Aim of the task:
Would you reproduce exactly the lines below from the one holding "tan brick D1 level 1 -> tan brick C6 level 4" through the one holding "none -> black round brick M5 level 5", inclusive, and no others?

Task input:
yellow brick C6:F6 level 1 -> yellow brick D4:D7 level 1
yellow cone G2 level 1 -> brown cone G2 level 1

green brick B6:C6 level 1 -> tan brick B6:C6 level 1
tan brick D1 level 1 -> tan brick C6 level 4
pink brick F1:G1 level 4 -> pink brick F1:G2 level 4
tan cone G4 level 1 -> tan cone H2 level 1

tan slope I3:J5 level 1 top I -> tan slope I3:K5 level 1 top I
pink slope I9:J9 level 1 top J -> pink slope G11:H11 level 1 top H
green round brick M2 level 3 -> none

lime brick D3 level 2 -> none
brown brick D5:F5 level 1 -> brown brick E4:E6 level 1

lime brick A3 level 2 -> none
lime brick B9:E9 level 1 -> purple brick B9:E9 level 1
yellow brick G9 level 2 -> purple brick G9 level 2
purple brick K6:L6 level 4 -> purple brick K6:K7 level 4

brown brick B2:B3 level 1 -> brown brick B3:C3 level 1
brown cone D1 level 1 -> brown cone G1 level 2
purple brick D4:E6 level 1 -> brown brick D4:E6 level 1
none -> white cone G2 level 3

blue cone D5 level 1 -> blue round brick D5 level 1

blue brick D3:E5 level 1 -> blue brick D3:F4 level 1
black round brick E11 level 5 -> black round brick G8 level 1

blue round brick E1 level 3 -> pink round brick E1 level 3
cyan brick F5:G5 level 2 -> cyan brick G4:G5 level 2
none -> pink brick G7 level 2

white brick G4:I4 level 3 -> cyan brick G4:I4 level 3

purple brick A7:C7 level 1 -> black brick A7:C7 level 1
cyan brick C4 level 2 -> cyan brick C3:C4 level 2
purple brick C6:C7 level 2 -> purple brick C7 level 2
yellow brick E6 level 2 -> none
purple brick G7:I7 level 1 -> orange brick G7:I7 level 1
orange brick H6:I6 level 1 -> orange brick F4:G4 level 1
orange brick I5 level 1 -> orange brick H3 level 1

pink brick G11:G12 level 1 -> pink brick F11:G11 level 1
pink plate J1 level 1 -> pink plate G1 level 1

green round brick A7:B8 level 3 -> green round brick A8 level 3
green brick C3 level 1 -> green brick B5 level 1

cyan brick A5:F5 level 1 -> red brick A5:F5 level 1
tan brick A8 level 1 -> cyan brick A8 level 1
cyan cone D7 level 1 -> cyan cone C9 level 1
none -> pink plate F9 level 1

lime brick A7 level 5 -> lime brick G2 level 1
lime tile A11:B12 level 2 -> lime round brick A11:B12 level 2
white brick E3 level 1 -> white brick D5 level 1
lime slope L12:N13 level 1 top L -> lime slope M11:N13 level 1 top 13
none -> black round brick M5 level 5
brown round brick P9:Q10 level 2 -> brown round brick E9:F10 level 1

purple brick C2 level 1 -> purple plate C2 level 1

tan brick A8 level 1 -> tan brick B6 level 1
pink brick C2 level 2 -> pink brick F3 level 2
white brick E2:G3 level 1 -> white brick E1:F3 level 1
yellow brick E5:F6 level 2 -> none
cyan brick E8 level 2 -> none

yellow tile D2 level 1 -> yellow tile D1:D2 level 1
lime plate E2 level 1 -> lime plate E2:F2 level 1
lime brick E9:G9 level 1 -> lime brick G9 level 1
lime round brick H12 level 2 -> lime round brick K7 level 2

Response to this exercise:
tan brick D1 level 1 -> tan brick C6 level 4
pink brick F1:G1 level 4 -> pink brick F1:G2 level 4
tan cone G4 level 1 -> tan cone H2 level 1

tan slope I3:J5 level 1 top I -> tan slope I3:K5 level 1 top I
pink slope I9:J9 level 1 top J -> pink slope G11:H11 level 1 top H
green round brick M2 level 3 -> none

lime brick D3 level 2 -> none
brown brick D5:F5 level 1 -> brown brick E4:E6 level 1

lime brick A3 level 2 -> none
lime brick B9:E9 level 1 -> purple brick B9:E9 level 1
yellow brick G9 level 2 -> purple brick G9 level 2
purple brick K6:L6 level 4 -> purple brick K6:K7 level 4

brown brick B2:B3 level 1 -> brown brick B3:C3 level 1
brown cone D1 level 1 -> brown cone G1 level 2
purple brick D4:E6 level 1 -> brown brick D4:E6 level 1
none -> white cone G2 level 3

blue cone D5 level 1 -> blue round brick D5 level 1

blue brick D3:E5 level 1 -> blue brick D3:F4 level 1
black round brick E11 level 5 -> black round brick G8 level 1

blue round brick E1 level 3 -> pink round brick E1 level 3
cyan brick F5:G5 level 2 -> cyan brick G4:G5 level 2
none -> pink brick G7 level 2

white brick G4:I4 level 3 -> cyan brick G4:I4 level 3

purple brick A7:C7 level 1 -> black brick A7:C7 level 1
cyan brick C4 level 2 -> cyan brick C3:C4 level 2
purple brick C6:C7 level 2 -> purple brick C7 level 2
yellow brick E6 level 2 -> none
purple brick G7:I7 level 1 -> orange brick G7:I7 level 1
orange brick H6:I6 level 1 -> orange brick F4:G4 level 1
orange brick I5 level 1 -> orange brick H3 level 1

pink brick G11:G12 level 1 -> pink brick F11:G11 level 1
pink plate J1 level 1 -> pink plate G1 level 1

green round brick A7:B8 level 3 -> green round brick A8 level 3
green brick C3 level 1 -> green brick B5 level 1

cyan brick A5:F5 level 1 -> red brick A5:F5 level 1
tan brick A8 level 1 -> cyan brick A8 level 1
cyan cone D7 level 1 -> cyan cone C9 level 1
none -> pink plate F9 level 1

lime brick A7 level 5 -> lime brick G2 level 1
lime tile A11:B12 level 2 -> lime round brick A11:B12 level 2
white brick E3 level 1 -> white brick D5 level 1
lime slope L12:N13 level 1 top L -> lime slope M11:N13 level 1 top 13
none -> black round brick M5 level 5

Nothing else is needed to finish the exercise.